-- Data provided follows --

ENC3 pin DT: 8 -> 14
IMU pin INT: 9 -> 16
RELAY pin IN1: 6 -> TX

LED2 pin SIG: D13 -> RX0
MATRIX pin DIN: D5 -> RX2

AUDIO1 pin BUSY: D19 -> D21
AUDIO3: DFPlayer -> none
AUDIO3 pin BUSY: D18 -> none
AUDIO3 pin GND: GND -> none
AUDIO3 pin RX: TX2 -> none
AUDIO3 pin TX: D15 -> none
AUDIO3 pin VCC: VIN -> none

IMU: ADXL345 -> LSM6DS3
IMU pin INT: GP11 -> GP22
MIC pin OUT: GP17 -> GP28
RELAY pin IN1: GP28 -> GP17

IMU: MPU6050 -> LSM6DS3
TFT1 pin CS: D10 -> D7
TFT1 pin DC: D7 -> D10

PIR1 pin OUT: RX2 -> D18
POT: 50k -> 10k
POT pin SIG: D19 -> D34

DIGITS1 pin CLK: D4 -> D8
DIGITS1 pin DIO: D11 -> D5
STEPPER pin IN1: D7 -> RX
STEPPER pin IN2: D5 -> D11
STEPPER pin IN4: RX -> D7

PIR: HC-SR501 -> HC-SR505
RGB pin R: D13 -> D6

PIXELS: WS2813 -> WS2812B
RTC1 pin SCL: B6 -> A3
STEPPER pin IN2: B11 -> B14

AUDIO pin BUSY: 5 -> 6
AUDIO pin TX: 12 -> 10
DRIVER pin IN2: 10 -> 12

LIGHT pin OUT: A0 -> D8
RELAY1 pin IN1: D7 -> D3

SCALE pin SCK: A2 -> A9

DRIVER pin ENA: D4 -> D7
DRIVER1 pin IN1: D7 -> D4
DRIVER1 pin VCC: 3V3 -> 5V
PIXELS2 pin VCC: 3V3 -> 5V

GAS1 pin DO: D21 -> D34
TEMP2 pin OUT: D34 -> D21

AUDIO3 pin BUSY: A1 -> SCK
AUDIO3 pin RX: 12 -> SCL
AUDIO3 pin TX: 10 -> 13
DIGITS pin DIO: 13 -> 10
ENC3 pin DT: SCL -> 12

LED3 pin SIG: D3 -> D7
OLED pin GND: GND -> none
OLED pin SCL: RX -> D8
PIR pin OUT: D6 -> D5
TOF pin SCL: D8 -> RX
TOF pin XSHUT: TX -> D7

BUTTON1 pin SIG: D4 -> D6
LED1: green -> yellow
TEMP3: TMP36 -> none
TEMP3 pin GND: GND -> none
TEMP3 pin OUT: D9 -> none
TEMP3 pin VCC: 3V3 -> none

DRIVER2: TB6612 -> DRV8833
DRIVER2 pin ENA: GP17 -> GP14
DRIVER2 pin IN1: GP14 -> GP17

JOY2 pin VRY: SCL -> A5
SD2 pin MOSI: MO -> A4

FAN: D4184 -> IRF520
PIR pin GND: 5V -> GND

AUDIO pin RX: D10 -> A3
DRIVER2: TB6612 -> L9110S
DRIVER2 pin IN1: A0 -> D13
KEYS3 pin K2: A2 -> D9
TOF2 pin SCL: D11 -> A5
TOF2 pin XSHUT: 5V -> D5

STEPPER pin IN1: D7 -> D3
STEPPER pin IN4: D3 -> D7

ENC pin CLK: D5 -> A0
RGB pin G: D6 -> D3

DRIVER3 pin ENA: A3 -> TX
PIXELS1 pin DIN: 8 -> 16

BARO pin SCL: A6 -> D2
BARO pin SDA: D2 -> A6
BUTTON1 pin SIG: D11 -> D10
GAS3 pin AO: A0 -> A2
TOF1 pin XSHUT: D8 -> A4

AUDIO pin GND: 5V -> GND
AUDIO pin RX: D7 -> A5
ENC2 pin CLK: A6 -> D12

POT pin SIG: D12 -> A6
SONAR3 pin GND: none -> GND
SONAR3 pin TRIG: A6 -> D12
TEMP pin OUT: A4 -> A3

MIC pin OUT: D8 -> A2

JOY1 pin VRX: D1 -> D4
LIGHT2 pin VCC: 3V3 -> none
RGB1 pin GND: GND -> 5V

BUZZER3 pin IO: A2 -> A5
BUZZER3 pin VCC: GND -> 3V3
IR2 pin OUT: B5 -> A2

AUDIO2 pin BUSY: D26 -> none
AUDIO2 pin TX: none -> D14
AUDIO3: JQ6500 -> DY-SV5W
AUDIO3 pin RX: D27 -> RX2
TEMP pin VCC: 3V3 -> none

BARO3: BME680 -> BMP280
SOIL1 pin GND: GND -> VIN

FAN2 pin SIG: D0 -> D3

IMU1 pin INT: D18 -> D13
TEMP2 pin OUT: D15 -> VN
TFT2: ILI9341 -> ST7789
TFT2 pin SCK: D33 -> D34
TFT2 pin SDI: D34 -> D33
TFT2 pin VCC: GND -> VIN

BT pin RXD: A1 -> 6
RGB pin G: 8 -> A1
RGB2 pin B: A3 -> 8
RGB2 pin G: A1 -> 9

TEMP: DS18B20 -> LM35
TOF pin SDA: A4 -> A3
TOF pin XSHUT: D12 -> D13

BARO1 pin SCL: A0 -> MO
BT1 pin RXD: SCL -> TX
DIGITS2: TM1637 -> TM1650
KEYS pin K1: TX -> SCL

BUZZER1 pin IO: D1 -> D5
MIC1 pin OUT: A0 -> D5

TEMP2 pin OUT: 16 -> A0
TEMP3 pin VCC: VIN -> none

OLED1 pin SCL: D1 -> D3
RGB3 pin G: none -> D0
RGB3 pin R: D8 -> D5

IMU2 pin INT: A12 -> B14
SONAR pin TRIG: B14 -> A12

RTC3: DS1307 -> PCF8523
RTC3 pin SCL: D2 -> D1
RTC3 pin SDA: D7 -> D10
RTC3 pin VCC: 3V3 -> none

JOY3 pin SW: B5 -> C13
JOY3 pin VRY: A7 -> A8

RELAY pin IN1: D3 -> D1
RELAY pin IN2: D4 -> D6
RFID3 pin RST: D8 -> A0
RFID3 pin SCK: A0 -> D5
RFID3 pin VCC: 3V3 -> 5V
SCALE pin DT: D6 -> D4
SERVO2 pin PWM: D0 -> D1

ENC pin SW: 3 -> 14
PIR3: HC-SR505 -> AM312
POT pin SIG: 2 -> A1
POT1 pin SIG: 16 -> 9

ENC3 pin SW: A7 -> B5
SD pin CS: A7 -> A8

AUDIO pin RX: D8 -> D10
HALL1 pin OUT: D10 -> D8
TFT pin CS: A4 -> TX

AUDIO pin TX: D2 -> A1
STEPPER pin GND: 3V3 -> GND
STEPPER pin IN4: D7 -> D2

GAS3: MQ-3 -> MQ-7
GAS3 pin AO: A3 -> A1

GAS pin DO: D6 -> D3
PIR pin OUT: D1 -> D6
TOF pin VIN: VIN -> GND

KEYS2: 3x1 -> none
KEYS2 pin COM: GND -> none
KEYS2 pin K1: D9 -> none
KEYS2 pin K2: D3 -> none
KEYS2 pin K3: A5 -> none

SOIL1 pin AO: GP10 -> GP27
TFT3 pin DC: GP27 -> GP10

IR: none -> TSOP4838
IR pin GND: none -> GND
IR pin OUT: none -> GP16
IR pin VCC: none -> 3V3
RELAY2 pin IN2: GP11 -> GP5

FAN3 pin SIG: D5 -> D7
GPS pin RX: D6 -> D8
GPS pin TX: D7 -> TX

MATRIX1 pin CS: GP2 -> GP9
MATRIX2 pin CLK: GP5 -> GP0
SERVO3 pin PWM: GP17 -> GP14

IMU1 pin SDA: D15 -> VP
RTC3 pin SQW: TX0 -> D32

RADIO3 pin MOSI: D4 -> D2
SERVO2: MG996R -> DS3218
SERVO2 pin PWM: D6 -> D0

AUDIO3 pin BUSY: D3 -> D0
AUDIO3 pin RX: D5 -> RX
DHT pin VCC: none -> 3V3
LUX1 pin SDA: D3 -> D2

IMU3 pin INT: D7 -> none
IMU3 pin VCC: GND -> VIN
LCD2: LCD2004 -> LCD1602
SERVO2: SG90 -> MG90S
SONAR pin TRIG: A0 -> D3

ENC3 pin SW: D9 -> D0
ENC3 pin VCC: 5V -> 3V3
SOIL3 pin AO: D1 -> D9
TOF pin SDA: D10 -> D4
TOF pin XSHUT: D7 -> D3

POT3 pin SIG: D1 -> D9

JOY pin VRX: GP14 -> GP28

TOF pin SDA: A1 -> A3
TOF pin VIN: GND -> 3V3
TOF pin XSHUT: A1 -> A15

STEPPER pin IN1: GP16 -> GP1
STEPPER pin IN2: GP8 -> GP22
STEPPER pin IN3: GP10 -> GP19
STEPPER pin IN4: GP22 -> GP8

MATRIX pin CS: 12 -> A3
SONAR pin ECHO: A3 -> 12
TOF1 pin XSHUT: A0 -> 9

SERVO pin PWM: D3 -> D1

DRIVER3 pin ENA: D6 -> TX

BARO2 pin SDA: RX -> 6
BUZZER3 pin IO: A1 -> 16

-- Data provided concluded --

• Work item
In the entries above, find the line with "RFID3 pin SCK: A0 -> D5" and the line with "KEYS2 pin K2: D3 -> none", then set down exactly those two and every line between them, nothing else.

• Exercise solution
RFID3 pin SCK: A0 -> D5
RFID3 pin VCC: 3V3 -> 5V
SCALE pin DT: D6 -> D4
SERVO2 pin PWM: D0 -> D1

ENC pin SW: 3 -> 14
PIR3: HC-SR505 -> AM312
POT pin SIG: 2 -> A1
POT1 pin SIG: 16 -> 9

ENC3 pin SW: A7 -> B5
SD pin CS: A7 -> A8

AUDIO pin RX: D8 -> D10
HALL1 pin OUT: D10 -> D8
TFT pin CS: A4 -> TX

AUDIO pin TX: D2 -> A1
STEPPER pin GND: 3V3 -> GND
STEPPER pin IN4: D7 -> D2

GAS3: MQ-3 -> MQ-7
GAS3 pin AO: A3 -> A1

GAS pin DO: D6 -> D3
PIR pin OUT: D1 -> D6
TOF pin VIN: VIN -> GND

KEYS2: 3x1 -> none
KEYS2 pin COM: GND -> none
KEYS2 pin K1: D9 -> none
KEYS2 pin K2: D3 -> none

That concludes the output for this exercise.